--- START ---
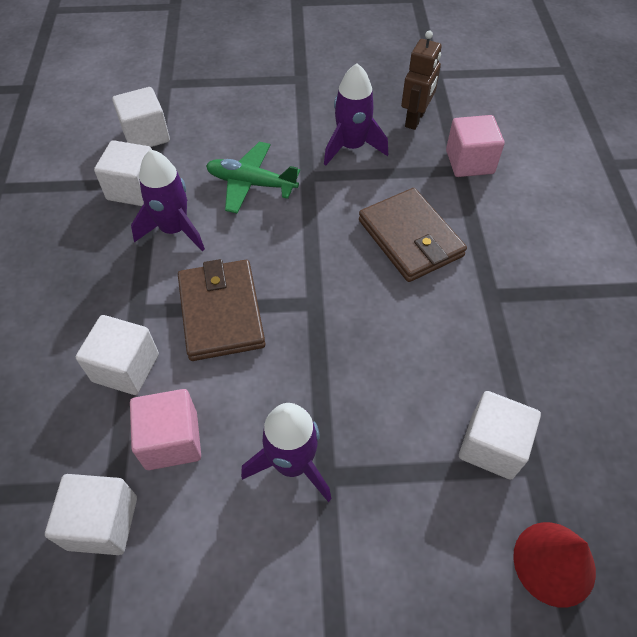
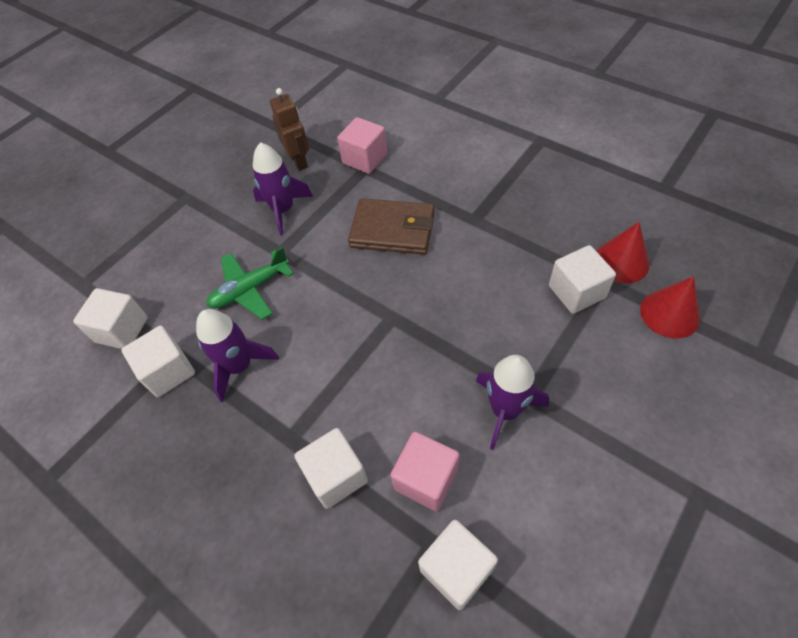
camera: 45 degrees left, 0 degrees up
(221, 312) = (346, 380): brown wallet -> none
(577, 468) = (621, 261): none -> red cone

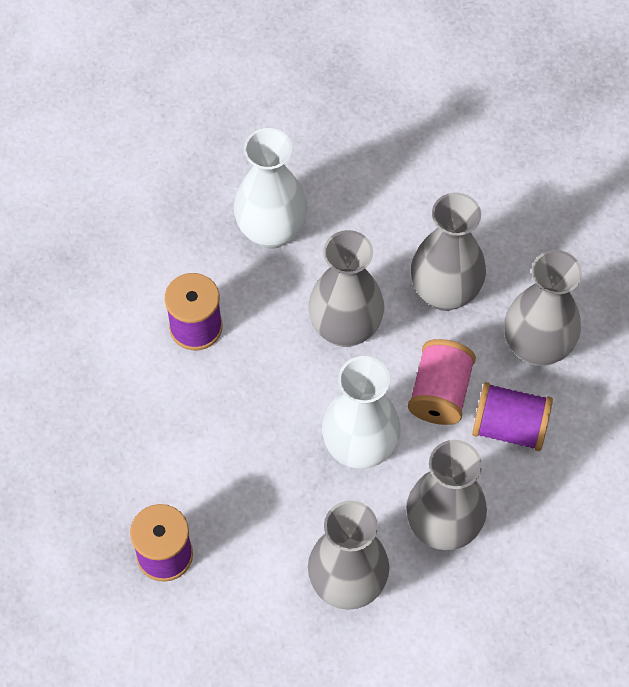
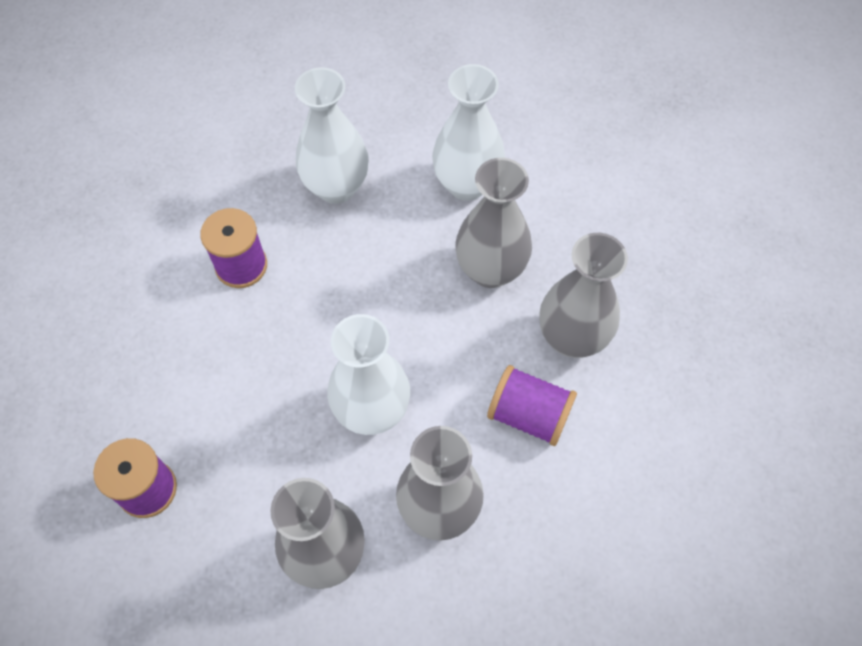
camera: 10 degrees right, 0 degrees up
(345, 328) = (385, 289): grey vase -> none
(403, 207) = (467, 184): none -> white vase
(440, 393) = (465, 368): pink spool -> none

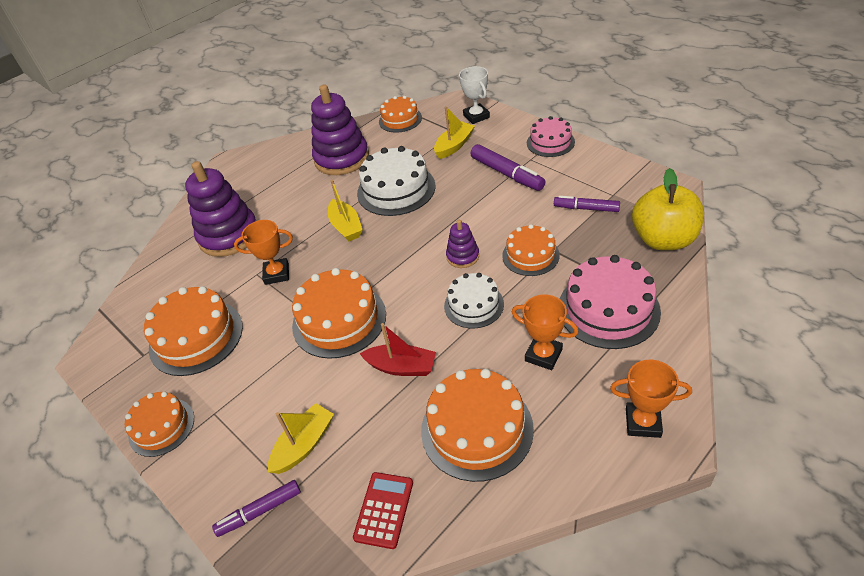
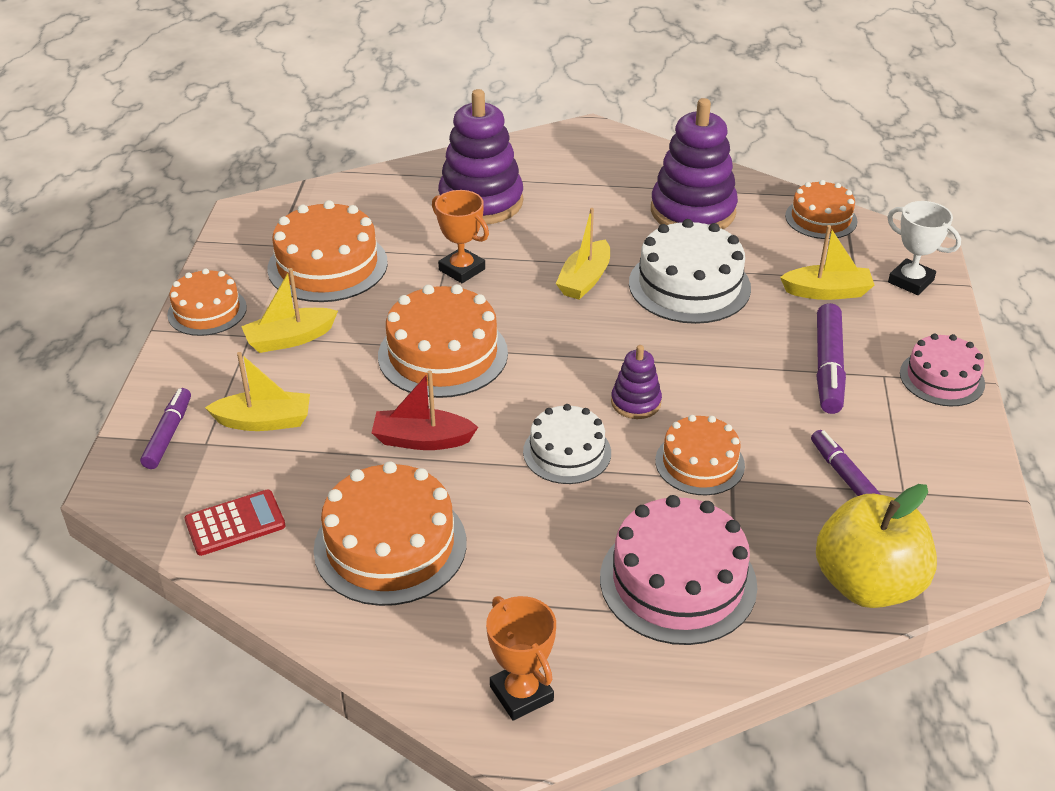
camera: 45 degrees right, 5 degrees down
(241, 392) = (290, 339): none -> yellow boat
(259, 511) = (168, 434): purple marker -> purple marker turned 75 degrees clockwise
(401, 367) = (422, 440): red boat -> red boat turned 120 degrees clockwise
(476, 116) = (910, 281): white trophy -> white trophy turned 75 degrees counterclockwise
(543, 355) = (545, 553): orange trophy -> none

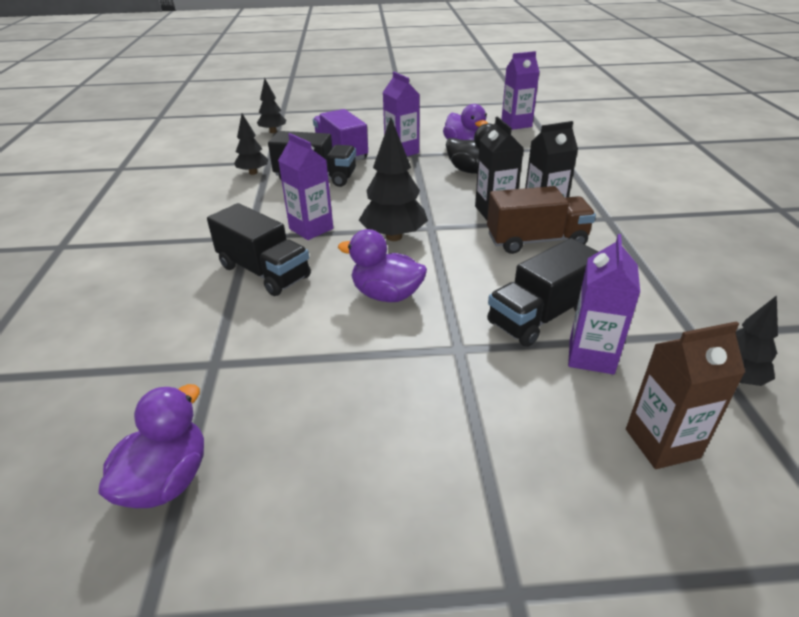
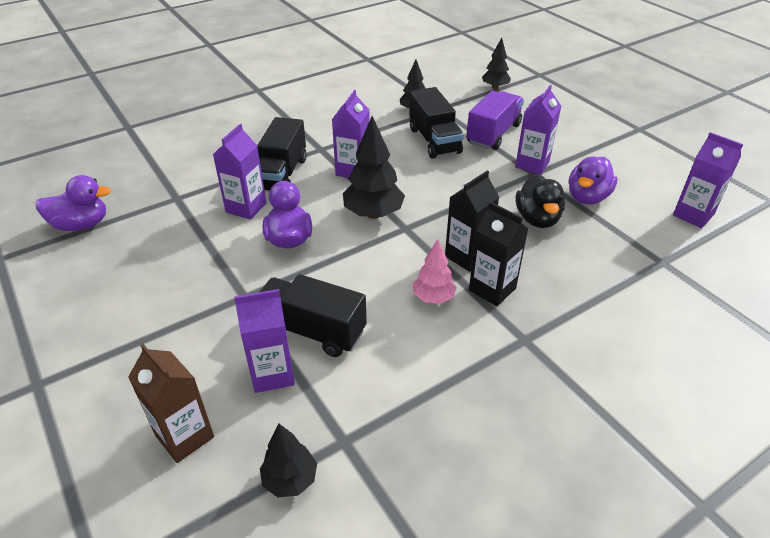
camera: 60 degrees right, 5 degrees up
(299, 311) = (246, 208): none -> purple carton
(536, 240) = (433, 298): brown truck -> pink tree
--- END ---
- [Work to be completed]
A word-for-word copy of the entries above is what is needed, without any images.

- [Task response]
camera: 45 degrees left, 0 degrees up
(221, 312) = (346, 380): brown wallet -> none
(577, 468) = (621, 261): none -> red cone

camera: 10 degrees right, 0 degrees up
(345, 328) = (385, 289): grey vase -> none
(403, 207) = (467, 184): none -> white vase
(440, 393) = (465, 368): pink spool -> none

camera: 45 degrees right, 5 degrees down
(241, 392) = (290, 339): none -> yellow boat
(259, 511) = (168, 434): purple marker -> purple marker turned 75 degrees clockwise
(401, 367) = (422, 440): red boat -> red boat turned 120 degrees clockwise
(476, 116) = (910, 281): white trophy -> white trophy turned 75 degrees counterclockwise
(543, 355) = (545, 553): orange trophy -> none

camera: 60 degrees right, 5 degrees up
(299, 311) = (246, 208): none -> purple carton
(536, 240) = (433, 298): brown truck -> pink tree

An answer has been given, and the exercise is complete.